*INPUT DATA*
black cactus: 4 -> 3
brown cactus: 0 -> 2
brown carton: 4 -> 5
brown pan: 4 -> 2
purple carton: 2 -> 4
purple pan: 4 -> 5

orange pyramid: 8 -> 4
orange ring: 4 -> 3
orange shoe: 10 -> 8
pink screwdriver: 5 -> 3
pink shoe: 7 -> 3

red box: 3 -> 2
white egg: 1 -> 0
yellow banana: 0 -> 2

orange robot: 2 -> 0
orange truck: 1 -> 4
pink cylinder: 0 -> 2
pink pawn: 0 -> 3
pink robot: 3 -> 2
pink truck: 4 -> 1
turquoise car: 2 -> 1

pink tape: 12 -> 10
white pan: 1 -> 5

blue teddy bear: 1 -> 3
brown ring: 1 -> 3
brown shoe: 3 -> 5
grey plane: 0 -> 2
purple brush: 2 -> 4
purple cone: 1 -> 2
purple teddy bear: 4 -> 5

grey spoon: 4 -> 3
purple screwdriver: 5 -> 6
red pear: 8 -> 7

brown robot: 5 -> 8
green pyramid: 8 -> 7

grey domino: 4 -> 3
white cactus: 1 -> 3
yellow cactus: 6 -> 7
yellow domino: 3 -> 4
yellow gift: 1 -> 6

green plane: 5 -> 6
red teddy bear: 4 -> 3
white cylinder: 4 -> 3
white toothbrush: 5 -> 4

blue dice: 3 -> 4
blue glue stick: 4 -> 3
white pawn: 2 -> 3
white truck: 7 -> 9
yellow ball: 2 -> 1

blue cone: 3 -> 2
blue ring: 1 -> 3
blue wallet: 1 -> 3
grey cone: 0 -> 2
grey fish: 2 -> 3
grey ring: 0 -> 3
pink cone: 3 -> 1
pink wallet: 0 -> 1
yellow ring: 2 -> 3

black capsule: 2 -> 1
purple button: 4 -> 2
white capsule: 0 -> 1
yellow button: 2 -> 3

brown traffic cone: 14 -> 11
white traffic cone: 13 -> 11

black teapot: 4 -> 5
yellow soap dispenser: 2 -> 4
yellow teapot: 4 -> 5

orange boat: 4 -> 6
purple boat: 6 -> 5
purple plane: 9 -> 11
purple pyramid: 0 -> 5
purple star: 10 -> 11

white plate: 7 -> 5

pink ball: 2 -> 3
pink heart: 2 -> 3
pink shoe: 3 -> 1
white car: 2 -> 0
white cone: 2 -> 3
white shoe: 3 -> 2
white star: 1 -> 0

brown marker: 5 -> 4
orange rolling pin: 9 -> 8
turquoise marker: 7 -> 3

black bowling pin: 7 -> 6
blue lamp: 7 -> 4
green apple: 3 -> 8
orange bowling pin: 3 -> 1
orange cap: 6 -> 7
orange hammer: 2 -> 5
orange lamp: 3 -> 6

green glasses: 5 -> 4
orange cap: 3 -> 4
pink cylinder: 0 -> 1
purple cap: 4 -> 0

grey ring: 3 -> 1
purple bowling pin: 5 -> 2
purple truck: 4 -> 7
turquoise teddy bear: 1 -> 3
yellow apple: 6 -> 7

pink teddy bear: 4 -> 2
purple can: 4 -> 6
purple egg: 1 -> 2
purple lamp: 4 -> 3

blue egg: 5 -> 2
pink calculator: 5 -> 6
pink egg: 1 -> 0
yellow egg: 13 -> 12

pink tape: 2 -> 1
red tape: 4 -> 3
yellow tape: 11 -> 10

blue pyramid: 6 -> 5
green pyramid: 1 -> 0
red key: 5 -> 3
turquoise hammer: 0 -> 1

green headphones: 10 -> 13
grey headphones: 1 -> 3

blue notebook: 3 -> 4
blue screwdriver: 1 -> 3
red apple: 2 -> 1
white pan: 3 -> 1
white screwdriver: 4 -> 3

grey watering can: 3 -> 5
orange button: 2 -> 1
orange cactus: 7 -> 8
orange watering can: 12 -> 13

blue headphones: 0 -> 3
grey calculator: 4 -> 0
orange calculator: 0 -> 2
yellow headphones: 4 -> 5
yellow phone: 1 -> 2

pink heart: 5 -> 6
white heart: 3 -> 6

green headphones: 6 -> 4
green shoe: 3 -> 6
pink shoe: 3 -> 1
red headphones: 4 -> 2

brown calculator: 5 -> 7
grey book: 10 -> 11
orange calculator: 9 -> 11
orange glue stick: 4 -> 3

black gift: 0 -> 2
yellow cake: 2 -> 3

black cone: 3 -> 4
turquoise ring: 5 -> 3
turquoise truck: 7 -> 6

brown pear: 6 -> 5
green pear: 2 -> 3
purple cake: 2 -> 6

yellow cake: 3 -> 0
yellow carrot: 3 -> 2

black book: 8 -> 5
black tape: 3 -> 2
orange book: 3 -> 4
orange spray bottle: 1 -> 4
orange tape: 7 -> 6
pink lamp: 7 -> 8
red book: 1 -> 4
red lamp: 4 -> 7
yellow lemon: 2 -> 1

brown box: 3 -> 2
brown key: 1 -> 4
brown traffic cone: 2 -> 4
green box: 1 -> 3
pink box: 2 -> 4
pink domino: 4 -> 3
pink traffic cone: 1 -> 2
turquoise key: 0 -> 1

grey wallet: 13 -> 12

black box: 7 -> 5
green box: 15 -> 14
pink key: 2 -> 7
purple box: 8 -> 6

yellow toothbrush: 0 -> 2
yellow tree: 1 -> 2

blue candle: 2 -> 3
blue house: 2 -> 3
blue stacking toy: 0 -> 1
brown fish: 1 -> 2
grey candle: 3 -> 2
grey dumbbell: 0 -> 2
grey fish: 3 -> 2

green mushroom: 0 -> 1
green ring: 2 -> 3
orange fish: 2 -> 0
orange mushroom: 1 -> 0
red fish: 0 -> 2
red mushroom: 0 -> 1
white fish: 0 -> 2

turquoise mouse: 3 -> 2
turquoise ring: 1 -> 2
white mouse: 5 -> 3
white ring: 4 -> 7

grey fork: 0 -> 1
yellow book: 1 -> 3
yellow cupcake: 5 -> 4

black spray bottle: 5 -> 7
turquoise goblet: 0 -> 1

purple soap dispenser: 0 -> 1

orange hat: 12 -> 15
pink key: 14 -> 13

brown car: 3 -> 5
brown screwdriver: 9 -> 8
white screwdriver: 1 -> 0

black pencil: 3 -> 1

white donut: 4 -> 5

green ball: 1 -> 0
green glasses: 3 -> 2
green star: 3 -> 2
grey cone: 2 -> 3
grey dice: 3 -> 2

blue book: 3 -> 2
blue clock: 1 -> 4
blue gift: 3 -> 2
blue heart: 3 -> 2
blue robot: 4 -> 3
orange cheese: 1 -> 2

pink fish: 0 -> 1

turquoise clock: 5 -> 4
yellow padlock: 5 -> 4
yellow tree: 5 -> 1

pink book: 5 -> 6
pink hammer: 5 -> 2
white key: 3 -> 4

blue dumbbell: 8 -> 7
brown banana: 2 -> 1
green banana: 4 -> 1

*EXERCISE OBJECTIVE*
Word for word, restate the whole of the material above.

*SOLUTION TO THE EXERCISE*
black cactus: 4 -> 3
brown cactus: 0 -> 2
brown carton: 4 -> 5
brown pan: 4 -> 2
purple carton: 2 -> 4
purple pan: 4 -> 5

orange pyramid: 8 -> 4
orange ring: 4 -> 3
orange shoe: 10 -> 8
pink screwdriver: 5 -> 3
pink shoe: 7 -> 3

red box: 3 -> 2
white egg: 1 -> 0
yellow banana: 0 -> 2

orange robot: 2 -> 0
orange truck: 1 -> 4
pink cylinder: 0 -> 2
pink pawn: 0 -> 3
pink robot: 3 -> 2
pink truck: 4 -> 1
turquoise car: 2 -> 1

pink tape: 12 -> 10
white pan: 1 -> 5

blue teddy bear: 1 -> 3
brown ring: 1 -> 3
brown shoe: 3 -> 5
grey plane: 0 -> 2
purple brush: 2 -> 4
purple cone: 1 -> 2
purple teddy bear: 4 -> 5

grey spoon: 4 -> 3
purple screwdriver: 5 -> 6
red pear: 8 -> 7

brown robot: 5 -> 8
green pyramid: 8 -> 7

grey domino: 4 -> 3
white cactus: 1 -> 3
yellow cactus: 6 -> 7
yellow domino: 3 -> 4
yellow gift: 1 -> 6

green plane: 5 -> 6
red teddy bear: 4 -> 3
white cylinder: 4 -> 3
white toothbrush: 5 -> 4

blue dice: 3 -> 4
blue glue stick: 4 -> 3
white pawn: 2 -> 3
white truck: 7 -> 9
yellow ball: 2 -> 1

blue cone: 3 -> 2
blue ring: 1 -> 3
blue wallet: 1 -> 3
grey cone: 0 -> 2
grey fish: 2 -> 3
grey ring: 0 -> 3
pink cone: 3 -> 1
pink wallet: 0 -> 1
yellow ring: 2 -> 3

black capsule: 2 -> 1
purple button: 4 -> 2
white capsule: 0 -> 1
yellow button: 2 -> 3

brown traffic cone: 14 -> 11
white traffic cone: 13 -> 11

black teapot: 4 -> 5
yellow soap dispenser: 2 -> 4
yellow teapot: 4 -> 5

orange boat: 4 -> 6
purple boat: 6 -> 5
purple plane: 9 -> 11
purple pyramid: 0 -> 5
purple star: 10 -> 11

white plate: 7 -> 5

pink ball: 2 -> 3
pink heart: 2 -> 3
pink shoe: 3 -> 1
white car: 2 -> 0
white cone: 2 -> 3
white shoe: 3 -> 2
white star: 1 -> 0

brown marker: 5 -> 4
orange rolling pin: 9 -> 8
turquoise marker: 7 -> 3

black bowling pin: 7 -> 6
blue lamp: 7 -> 4
green apple: 3 -> 8
orange bowling pin: 3 -> 1
orange cap: 6 -> 7
orange hammer: 2 -> 5
orange lamp: 3 -> 6

green glasses: 5 -> 4
orange cap: 3 -> 4
pink cylinder: 0 -> 1
purple cap: 4 -> 0

grey ring: 3 -> 1
purple bowling pin: 5 -> 2
purple truck: 4 -> 7
turquoise teddy bear: 1 -> 3
yellow apple: 6 -> 7

pink teddy bear: 4 -> 2
purple can: 4 -> 6
purple egg: 1 -> 2
purple lamp: 4 -> 3

blue egg: 5 -> 2
pink calculator: 5 -> 6
pink egg: 1 -> 0
yellow egg: 13 -> 12

pink tape: 2 -> 1
red tape: 4 -> 3
yellow tape: 11 -> 10

blue pyramid: 6 -> 5
green pyramid: 1 -> 0
red key: 5 -> 3
turquoise hammer: 0 -> 1

green headphones: 10 -> 13
grey headphones: 1 -> 3

blue notebook: 3 -> 4
blue screwdriver: 1 -> 3
red apple: 2 -> 1
white pan: 3 -> 1
white screwdriver: 4 -> 3

grey watering can: 3 -> 5
orange button: 2 -> 1
orange cactus: 7 -> 8
orange watering can: 12 -> 13

blue headphones: 0 -> 3
grey calculator: 4 -> 0
orange calculator: 0 -> 2
yellow headphones: 4 -> 5
yellow phone: 1 -> 2

pink heart: 5 -> 6
white heart: 3 -> 6

green headphones: 6 -> 4
green shoe: 3 -> 6
pink shoe: 3 -> 1
red headphones: 4 -> 2

brown calculator: 5 -> 7
grey book: 10 -> 11
orange calculator: 9 -> 11
orange glue stick: 4 -> 3

black gift: 0 -> 2
yellow cake: 2 -> 3

black cone: 3 -> 4
turquoise ring: 5 -> 3
turquoise truck: 7 -> 6

brown pear: 6 -> 5
green pear: 2 -> 3
purple cake: 2 -> 6

yellow cake: 3 -> 0
yellow carrot: 3 -> 2

black book: 8 -> 5
black tape: 3 -> 2
orange book: 3 -> 4
orange spray bottle: 1 -> 4
orange tape: 7 -> 6
pink lamp: 7 -> 8
red book: 1 -> 4
red lamp: 4 -> 7
yellow lemon: 2 -> 1

brown box: 3 -> 2
brown key: 1 -> 4
brown traffic cone: 2 -> 4
green box: 1 -> 3
pink box: 2 -> 4
pink domino: 4 -> 3
pink traffic cone: 1 -> 2
turquoise key: 0 -> 1

grey wallet: 13 -> 12

black box: 7 -> 5
green box: 15 -> 14
pink key: 2 -> 7
purple box: 8 -> 6

yellow toothbrush: 0 -> 2
yellow tree: 1 -> 2

blue candle: 2 -> 3
blue house: 2 -> 3
blue stacking toy: 0 -> 1
brown fish: 1 -> 2
grey candle: 3 -> 2
grey dumbbell: 0 -> 2
grey fish: 3 -> 2

green mushroom: 0 -> 1
green ring: 2 -> 3
orange fish: 2 -> 0
orange mushroom: 1 -> 0
red fish: 0 -> 2
red mushroom: 0 -> 1
white fish: 0 -> 2

turquoise mouse: 3 -> 2
turquoise ring: 1 -> 2
white mouse: 5 -> 3
white ring: 4 -> 7

grey fork: 0 -> 1
yellow book: 1 -> 3
yellow cupcake: 5 -> 4

black spray bottle: 5 -> 7
turquoise goblet: 0 -> 1

purple soap dispenser: 0 -> 1

orange hat: 12 -> 15
pink key: 14 -> 13

brown car: 3 -> 5
brown screwdriver: 9 -> 8
white screwdriver: 1 -> 0

black pencil: 3 -> 1

white donut: 4 -> 5

green ball: 1 -> 0
green glasses: 3 -> 2
green star: 3 -> 2
grey cone: 2 -> 3
grey dice: 3 -> 2

blue book: 3 -> 2
blue clock: 1 -> 4
blue gift: 3 -> 2
blue heart: 3 -> 2
blue robot: 4 -> 3
orange cheese: 1 -> 2

pink fish: 0 -> 1

turquoise clock: 5 -> 4
yellow padlock: 5 -> 4
yellow tree: 5 -> 1

pink book: 5 -> 6
pink hammer: 5 -> 2
white key: 3 -> 4

blue dumbbell: 8 -> 7
brown banana: 2 -> 1
green banana: 4 -> 1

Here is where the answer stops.